Task data ->
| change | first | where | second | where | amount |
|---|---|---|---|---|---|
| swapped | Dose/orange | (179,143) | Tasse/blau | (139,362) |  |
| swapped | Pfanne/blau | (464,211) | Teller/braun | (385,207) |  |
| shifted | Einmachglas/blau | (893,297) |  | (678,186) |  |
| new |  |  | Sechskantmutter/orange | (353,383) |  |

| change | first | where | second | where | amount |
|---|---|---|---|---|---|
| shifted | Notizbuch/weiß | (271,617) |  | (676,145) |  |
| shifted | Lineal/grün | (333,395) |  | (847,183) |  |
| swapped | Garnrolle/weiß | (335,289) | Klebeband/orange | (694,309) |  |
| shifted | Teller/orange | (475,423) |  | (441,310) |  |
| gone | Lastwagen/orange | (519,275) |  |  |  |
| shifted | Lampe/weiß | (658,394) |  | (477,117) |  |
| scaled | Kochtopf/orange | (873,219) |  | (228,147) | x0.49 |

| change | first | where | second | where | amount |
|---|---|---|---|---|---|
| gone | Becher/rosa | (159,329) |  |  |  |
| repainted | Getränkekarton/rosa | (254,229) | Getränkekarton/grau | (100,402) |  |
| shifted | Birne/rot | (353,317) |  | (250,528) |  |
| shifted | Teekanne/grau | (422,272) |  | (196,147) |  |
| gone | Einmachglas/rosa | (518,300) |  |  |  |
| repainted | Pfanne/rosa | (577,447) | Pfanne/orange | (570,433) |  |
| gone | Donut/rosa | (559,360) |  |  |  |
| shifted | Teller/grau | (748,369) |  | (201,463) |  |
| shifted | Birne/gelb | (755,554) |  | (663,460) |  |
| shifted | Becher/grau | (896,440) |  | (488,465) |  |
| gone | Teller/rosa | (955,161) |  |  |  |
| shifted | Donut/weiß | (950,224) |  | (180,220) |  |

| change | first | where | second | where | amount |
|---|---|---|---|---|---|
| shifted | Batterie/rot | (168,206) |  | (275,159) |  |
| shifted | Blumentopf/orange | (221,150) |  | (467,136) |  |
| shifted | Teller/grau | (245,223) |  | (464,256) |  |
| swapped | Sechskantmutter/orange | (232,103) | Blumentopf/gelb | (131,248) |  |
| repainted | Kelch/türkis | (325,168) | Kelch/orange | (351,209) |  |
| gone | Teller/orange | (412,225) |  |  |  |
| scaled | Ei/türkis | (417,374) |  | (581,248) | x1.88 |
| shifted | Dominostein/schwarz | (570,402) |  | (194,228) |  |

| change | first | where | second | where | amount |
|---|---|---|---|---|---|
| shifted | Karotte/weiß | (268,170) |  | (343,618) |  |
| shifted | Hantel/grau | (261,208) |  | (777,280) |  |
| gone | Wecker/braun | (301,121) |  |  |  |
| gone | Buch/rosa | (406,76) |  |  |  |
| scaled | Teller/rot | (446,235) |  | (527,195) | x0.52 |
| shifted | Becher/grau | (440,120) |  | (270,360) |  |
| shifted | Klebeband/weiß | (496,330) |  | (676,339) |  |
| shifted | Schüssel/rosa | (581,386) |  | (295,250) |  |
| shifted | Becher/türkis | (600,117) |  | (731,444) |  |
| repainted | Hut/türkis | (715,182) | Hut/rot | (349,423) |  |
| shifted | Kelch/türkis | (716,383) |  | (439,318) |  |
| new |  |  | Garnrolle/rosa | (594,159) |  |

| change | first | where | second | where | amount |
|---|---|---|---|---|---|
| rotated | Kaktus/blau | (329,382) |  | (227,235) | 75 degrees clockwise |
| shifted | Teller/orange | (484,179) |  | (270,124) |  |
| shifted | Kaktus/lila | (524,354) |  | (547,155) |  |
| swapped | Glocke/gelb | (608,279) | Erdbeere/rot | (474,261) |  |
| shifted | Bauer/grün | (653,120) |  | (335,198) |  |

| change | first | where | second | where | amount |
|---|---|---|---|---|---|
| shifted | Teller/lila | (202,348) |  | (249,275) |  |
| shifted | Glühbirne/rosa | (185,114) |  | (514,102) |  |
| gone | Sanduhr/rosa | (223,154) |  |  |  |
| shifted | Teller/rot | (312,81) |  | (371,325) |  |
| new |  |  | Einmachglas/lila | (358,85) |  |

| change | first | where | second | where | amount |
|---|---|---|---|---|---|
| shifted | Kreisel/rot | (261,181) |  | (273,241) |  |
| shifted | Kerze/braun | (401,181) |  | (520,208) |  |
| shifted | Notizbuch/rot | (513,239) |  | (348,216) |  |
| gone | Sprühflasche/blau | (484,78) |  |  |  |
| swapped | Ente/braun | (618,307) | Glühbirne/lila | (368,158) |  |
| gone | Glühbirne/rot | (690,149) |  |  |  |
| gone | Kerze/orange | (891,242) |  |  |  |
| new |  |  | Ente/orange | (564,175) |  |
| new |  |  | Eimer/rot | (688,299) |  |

About this task -> Write out the entire listing exactly.

Written reply ->
| change | first | where | second | where | amount |
|---|---|---|---|---|---|
| swapped | Dose/orange | (179,143) | Tasse/blau | (139,362) |  |
| swapped | Pfanne/blau | (464,211) | Teller/braun | (385,207) |  |
| shifted | Einmachglas/blau | (893,297) |  | (678,186) |  |
| new |  |  | Sechskantmutter/orange | (353,383) |  |

| change | first | where | second | where | amount |
|---|---|---|---|---|---|
| shifted | Notizbuch/weiß | (271,617) |  | (676,145) |  |
| shifted | Lineal/grün | (333,395) |  | (847,183) |  |
| swapped | Garnrolle/weiß | (335,289) | Klebeband/orange | (694,309) |  |
| shifted | Teller/orange | (475,423) |  | (441,310) |  |
| gone | Lastwagen/orange | (519,275) |  |  |  |
| shifted | Lampe/weiß | (658,394) |  | (477,117) |  |
| scaled | Kochtopf/orange | (873,219) |  | (228,147) | x0.49 |

| change | first | where | second | where | amount |
|---|---|---|---|---|---|
| gone | Becher/rosa | (159,329) |  |  |  |
| repainted | Getränkekarton/rosa | (254,229) | Getränkekarton/grau | (100,402) |  |
| shifted | Birne/rot | (353,317) |  | (250,528) |  |
| shifted | Teekanne/grau | (422,272) |  | (196,147) |  |
| gone | Einmachglas/rosa | (518,300) |  |  |  |
| repainted | Pfanne/rosa | (577,447) | Pfanne/orange | (570,433) |  |
| gone | Donut/rosa | (559,360) |  |  |  |
| shifted | Teller/grau | (748,369) |  | (201,463) |  |
| shifted | Birne/gelb | (755,554) |  | (663,460) |  |
| shifted | Becher/grau | (896,440) |  | (488,465) |  |
| gone | Teller/rosa | (955,161) |  |  |  |
| shifted | Donut/weiß | (950,224) |  | (180,220) |  |

| change | first | where | second | where | amount |
|---|---|---|---|---|---|
| shifted | Batterie/rot | (168,206) |  | (275,159) |  |
| shifted | Blumentopf/orange | (221,150) |  | (467,136) |  |
| shifted | Teller/grau | (245,223) |  | (464,256) |  |
| swapped | Sechskantmutter/orange | (232,103) | Blumentopf/gelb | (131,248) |  |
| repainted | Kelch/türkis | (325,168) | Kelch/orange | (351,209) |  |
| gone | Teller/orange | (412,225) |  |  |  |
| scaled | Ei/türkis | (417,374) |  | (581,248) | x1.88 |
| shifted | Dominostein/schwarz | (570,402) |  | (194,228) |  |

| change | first | where | second | where | amount |
|---|---|---|---|---|---|
| shifted | Karotte/weiß | (268,170) |  | (343,618) |  |
| shifted | Hantel/grau | (261,208) |  | (777,280) |  |
| gone | Wecker/braun | (301,121) |  |  |  |
| gone | Buch/rosa | (406,76) |  |  |  |
| scaled | Teller/rot | (446,235) |  | (527,195) | x0.52 |
| shifted | Becher/grau | (440,120) |  | (270,360) |  |
| shifted | Klebeband/weiß | (496,330) |  | (676,339) |  |
| shifted | Schüssel/rosa | (581,386) |  | (295,250) |  |
| shifted | Becher/türkis | (600,117) |  | (731,444) |  |
| repainted | Hut/türkis | (715,182) | Hut/rot | (349,423) |  |
| shifted | Kelch/türkis | (716,383) |  | (439,318) |  |
| new |  |  | Garnrolle/rosa | (594,159) |  |

| change | first | where | second | where | amount |
|---|---|---|---|---|---|
| rotated | Kaktus/blau | (329,382) |  | (227,235) | 75 degrees clockwise |
| shifted | Teller/orange | (484,179) |  | (270,124) |  |
| shifted | Kaktus/lila | (524,354) |  | (547,155) |  |
| swapped | Glocke/gelb | (608,279) | Erdbeere/rot | (474,261) |  |
| shifted | Bauer/grün | (653,120) |  | (335,198) |  |

| change | first | where | second | where | amount |
|---|---|---|---|---|---|
| shifted | Teller/lila | (202,348) |  | (249,275) |  |
| shifted | Glühbirne/rosa | (185,114) |  | (514,102) |  |
| gone | Sanduhr/rosa | (223,154) |  |  |  |
| shifted | Teller/rot | (312,81) |  | (371,325) |  |
| new |  |  | Einmachglas/lila | (358,85) |  |

| change | first | where | second | where | amount |
|---|---|---|---|---|---|
| shifted | Kreisel/rot | (261,181) |  | (273,241) |  |
| shifted | Kerze/braun | (401,181) |  | (520,208) |  |
| shifted | Notizbuch/rot | (513,239) |  | (348,216) |  |
| gone | Sprühflasche/blau | (484,78) |  |  |  |
| swapped | Ente/braun | (618,307) | Glühbirne/lila | (368,158) |  |
| gone | Glühbirne/rot | (690,149) |  |  |  |
| gone | Kerze/orange | (891,242) |  |  |  |
| new |  |  | Ente/orange | (564,175) |  |
| new |  |  | Eimer/rot | (688,299) |  |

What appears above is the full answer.